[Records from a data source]
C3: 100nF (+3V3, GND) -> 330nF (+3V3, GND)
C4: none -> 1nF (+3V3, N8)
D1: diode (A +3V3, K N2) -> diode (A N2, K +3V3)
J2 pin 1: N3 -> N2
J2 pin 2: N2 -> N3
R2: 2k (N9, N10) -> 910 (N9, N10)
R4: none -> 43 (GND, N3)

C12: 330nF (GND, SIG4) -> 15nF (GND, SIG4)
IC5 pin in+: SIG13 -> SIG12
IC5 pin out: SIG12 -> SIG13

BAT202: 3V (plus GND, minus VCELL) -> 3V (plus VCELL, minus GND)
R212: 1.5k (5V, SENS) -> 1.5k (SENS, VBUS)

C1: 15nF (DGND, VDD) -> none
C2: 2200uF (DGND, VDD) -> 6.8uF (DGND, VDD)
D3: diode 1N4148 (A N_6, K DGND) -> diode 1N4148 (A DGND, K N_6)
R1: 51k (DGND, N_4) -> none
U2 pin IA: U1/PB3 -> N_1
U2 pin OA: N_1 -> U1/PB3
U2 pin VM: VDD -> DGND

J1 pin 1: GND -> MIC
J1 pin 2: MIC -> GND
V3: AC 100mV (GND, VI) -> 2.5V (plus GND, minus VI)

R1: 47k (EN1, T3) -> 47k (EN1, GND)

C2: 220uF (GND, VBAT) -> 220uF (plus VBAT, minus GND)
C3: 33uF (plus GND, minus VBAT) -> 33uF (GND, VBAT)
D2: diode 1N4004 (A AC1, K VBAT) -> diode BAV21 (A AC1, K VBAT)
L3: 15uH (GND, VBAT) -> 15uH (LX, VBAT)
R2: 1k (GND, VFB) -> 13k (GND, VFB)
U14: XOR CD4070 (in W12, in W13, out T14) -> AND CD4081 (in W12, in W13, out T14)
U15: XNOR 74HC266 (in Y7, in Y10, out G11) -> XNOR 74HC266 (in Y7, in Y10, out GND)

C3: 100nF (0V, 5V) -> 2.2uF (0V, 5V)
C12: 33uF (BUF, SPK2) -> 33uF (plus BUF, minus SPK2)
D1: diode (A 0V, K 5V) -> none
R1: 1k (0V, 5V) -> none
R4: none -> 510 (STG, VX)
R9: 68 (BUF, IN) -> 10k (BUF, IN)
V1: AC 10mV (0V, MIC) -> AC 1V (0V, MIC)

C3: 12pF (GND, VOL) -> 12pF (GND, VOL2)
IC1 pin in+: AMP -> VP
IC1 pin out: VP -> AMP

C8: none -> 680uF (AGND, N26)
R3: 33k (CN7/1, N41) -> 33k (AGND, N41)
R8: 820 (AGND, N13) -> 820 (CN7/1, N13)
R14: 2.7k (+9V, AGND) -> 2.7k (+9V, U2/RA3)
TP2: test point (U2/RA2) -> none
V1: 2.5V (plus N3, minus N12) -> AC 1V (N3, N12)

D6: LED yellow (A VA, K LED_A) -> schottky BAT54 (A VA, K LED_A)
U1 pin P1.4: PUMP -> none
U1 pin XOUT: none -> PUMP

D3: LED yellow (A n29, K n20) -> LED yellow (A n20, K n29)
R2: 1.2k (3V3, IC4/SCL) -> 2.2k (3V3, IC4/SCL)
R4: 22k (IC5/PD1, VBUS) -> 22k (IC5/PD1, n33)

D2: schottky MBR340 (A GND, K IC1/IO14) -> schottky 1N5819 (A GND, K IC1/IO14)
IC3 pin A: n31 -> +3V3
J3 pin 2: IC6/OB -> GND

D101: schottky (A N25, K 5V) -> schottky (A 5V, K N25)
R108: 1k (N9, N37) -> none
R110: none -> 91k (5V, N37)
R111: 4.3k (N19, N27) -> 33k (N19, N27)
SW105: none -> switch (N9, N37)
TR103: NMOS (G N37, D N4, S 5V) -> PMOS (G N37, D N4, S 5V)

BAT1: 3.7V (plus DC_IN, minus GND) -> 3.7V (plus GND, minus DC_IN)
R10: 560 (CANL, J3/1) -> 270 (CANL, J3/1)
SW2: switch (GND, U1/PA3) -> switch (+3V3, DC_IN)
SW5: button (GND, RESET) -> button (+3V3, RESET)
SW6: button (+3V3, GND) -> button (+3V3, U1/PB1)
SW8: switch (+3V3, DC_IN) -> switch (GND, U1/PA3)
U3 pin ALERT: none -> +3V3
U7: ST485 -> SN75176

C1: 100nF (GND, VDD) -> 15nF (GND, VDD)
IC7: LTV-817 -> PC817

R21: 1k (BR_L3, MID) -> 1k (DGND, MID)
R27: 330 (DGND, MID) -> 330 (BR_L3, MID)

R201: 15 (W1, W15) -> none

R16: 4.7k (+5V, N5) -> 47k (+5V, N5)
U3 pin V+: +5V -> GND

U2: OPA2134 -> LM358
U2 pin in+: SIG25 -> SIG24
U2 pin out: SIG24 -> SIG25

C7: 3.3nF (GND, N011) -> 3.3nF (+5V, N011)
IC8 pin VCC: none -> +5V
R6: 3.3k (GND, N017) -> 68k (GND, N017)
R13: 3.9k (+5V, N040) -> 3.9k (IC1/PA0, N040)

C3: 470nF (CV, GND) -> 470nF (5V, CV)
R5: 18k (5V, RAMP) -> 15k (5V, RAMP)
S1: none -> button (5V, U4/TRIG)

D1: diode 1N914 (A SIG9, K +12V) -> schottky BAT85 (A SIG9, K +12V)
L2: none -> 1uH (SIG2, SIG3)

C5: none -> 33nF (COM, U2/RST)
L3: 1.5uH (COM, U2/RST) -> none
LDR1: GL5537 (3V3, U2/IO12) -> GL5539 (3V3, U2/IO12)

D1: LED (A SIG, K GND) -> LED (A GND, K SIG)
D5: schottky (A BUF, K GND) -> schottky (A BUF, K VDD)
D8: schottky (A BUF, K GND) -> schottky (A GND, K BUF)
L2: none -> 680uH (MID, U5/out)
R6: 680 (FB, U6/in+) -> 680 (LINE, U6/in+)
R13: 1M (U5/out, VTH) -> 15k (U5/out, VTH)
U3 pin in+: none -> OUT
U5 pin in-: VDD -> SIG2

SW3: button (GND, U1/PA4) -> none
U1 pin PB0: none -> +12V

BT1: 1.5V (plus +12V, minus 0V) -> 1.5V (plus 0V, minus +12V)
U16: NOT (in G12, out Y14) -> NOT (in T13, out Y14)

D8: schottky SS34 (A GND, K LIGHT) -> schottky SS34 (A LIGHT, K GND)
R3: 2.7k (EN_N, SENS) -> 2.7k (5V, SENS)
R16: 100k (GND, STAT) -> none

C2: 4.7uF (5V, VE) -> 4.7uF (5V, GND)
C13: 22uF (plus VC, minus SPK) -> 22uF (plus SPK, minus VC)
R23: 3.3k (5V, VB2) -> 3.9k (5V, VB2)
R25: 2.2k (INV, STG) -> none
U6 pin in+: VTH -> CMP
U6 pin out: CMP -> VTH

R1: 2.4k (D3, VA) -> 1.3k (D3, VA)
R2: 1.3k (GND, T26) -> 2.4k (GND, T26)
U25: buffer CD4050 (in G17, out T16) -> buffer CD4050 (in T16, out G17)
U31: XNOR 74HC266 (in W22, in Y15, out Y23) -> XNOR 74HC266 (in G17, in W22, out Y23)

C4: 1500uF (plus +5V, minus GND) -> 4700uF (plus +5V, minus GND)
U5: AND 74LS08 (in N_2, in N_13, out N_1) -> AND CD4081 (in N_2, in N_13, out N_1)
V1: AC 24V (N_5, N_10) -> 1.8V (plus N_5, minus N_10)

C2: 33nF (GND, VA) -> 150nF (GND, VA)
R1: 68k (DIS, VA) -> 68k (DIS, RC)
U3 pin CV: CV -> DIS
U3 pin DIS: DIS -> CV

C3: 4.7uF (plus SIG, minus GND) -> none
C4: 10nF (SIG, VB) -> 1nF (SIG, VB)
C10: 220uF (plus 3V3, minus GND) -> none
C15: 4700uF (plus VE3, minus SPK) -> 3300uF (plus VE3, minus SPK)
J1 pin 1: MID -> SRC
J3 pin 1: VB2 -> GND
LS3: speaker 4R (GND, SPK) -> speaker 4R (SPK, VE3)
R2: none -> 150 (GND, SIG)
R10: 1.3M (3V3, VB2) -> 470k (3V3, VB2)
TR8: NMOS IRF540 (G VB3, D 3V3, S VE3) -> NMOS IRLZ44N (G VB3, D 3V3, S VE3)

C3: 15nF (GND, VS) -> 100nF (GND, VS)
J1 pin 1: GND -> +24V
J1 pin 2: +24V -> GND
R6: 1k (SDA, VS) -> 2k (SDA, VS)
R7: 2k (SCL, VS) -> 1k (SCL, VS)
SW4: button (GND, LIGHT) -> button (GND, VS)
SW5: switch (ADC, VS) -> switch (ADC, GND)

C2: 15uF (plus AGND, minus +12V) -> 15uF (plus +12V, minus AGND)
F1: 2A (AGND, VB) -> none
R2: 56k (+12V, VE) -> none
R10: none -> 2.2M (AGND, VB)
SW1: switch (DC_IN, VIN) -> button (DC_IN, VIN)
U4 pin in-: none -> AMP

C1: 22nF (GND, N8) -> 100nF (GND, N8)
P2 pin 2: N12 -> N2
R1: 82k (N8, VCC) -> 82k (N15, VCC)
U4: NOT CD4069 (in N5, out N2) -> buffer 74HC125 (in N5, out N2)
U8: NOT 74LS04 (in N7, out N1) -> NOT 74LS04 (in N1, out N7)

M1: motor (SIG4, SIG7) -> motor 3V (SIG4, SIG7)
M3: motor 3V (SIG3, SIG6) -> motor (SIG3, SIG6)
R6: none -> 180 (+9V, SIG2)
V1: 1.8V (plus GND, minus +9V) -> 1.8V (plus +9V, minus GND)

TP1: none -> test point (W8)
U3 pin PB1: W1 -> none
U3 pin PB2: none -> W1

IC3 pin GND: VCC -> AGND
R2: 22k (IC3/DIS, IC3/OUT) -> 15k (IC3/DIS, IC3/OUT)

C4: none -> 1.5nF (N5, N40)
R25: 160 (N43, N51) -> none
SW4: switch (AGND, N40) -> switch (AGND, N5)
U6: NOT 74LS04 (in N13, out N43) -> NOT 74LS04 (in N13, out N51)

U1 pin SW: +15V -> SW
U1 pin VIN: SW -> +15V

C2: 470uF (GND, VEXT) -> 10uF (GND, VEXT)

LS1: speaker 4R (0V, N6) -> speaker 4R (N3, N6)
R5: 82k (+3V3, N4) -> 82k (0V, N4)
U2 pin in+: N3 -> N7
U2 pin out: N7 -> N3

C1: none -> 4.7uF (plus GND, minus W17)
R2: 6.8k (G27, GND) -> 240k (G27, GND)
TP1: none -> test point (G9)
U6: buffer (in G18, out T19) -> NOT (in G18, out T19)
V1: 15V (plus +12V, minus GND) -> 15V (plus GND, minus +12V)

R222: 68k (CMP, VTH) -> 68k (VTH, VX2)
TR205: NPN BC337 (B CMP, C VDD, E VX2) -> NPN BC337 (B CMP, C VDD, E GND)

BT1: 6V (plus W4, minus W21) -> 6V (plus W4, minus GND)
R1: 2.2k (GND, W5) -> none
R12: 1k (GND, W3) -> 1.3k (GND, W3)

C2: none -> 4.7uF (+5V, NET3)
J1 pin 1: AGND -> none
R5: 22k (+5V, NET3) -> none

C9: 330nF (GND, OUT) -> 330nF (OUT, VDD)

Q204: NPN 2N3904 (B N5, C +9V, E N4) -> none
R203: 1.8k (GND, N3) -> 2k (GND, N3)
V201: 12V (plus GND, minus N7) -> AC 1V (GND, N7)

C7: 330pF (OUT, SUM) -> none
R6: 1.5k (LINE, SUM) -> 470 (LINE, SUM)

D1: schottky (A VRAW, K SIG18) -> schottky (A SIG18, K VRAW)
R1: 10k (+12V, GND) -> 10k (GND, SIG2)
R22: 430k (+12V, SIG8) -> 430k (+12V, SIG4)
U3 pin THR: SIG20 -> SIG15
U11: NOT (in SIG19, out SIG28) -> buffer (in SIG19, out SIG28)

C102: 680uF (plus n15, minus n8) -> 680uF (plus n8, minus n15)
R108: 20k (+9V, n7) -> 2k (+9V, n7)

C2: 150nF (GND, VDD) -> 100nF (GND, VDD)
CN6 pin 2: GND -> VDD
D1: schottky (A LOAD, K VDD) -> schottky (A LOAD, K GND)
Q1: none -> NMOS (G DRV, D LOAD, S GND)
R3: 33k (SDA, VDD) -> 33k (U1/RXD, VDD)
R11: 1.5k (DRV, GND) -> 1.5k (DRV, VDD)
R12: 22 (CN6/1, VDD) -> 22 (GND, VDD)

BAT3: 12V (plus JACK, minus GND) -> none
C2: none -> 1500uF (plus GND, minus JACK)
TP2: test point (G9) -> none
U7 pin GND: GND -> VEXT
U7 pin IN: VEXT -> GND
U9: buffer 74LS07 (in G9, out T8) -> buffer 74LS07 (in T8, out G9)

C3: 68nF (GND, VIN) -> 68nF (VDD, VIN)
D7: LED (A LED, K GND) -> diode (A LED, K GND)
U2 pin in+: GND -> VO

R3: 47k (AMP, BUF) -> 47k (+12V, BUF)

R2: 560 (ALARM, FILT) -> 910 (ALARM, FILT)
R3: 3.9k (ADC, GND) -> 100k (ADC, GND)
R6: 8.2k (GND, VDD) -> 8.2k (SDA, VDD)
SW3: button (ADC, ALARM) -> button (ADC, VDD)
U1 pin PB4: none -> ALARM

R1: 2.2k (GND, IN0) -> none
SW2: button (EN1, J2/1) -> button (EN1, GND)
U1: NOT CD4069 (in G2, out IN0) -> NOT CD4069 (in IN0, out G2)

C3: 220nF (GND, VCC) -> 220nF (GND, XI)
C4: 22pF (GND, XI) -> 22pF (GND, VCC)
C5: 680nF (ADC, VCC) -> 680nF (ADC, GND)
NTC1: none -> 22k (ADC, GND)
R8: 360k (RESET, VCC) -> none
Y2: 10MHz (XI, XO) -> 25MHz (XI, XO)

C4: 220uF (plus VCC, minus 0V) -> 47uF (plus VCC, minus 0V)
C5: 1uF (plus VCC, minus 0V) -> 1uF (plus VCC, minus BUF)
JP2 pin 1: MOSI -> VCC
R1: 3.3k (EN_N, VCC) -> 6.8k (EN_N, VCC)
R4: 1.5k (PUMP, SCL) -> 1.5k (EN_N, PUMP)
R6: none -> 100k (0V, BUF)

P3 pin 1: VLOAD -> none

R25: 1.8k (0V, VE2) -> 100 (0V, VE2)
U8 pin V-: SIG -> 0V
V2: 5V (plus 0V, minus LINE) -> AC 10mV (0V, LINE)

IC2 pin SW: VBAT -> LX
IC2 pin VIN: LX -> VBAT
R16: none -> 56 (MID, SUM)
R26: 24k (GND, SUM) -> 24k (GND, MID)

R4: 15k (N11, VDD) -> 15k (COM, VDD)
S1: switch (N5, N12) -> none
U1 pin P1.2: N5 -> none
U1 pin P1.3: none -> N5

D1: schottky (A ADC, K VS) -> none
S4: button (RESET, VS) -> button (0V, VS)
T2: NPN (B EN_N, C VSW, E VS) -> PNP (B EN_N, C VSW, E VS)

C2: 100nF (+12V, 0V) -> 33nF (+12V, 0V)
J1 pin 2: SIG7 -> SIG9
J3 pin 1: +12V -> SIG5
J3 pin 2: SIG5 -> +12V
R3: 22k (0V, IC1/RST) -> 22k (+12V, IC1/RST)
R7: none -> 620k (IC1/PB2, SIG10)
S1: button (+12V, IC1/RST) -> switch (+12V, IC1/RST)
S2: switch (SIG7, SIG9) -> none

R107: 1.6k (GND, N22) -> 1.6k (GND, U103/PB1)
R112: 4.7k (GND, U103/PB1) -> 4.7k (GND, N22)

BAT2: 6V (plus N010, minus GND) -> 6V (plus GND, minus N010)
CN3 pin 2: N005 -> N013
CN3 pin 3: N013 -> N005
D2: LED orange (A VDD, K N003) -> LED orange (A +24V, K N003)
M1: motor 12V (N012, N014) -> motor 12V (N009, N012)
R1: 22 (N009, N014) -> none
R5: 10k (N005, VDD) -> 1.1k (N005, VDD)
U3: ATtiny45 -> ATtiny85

What needs to be done:
Reproduce exactly the lines above from the line with "R6: 3.3k (GND, N017) -> 68k (GND, N017)" to the line with "R3: 2.7k (EN_N, SENS) -> 2.7k (5V, SENS)", including both, and add nothing.

Task answer:
R6: 3.3k (GND, N017) -> 68k (GND, N017)
R13: 3.9k (+5V, N040) -> 3.9k (IC1/PA0, N040)

C3: 470nF (CV, GND) -> 470nF (5V, CV)
R5: 18k (5V, RAMP) -> 15k (5V, RAMP)
S1: none -> button (5V, U4/TRIG)

D1: diode 1N914 (A SIG9, K +12V) -> schottky BAT85 (A SIG9, K +12V)
L2: none -> 1uH (SIG2, SIG3)

C5: none -> 33nF (COM, U2/RST)
L3: 1.5uH (COM, U2/RST) -> none
LDR1: GL5537 (3V3, U2/IO12) -> GL5539 (3V3, U2/IO12)

D1: LED (A SIG, K GND) -> LED (A GND, K SIG)
D5: schottky (A BUF, K GND) -> schottky (A BUF, K VDD)
D8: schottky (A BUF, K GND) -> schottky (A GND, K BUF)
L2: none -> 680uH (MID, U5/out)
R6: 680 (FB, U6/in+) -> 680 (LINE, U6/in+)
R13: 1M (U5/out, VTH) -> 15k (U5/out, VTH)
U3 pin in+: none -> OUT
U5 pin in-: VDD -> SIG2

SW3: button (GND, U1/PA4) -> none
U1 pin PB0: none -> +12V

BT1: 1.5V (plus +12V, minus 0V) -> 1.5V (plus 0V, minus +12V)
U16: NOT (in G12, out Y14) -> NOT (in T13, out Y14)

D8: schottky SS34 (A GND, K LIGHT) -> schottky SS34 (A LIGHT, K GND)
R3: 2.7k (EN_N, SENS) -> 2.7k (5V, SENS)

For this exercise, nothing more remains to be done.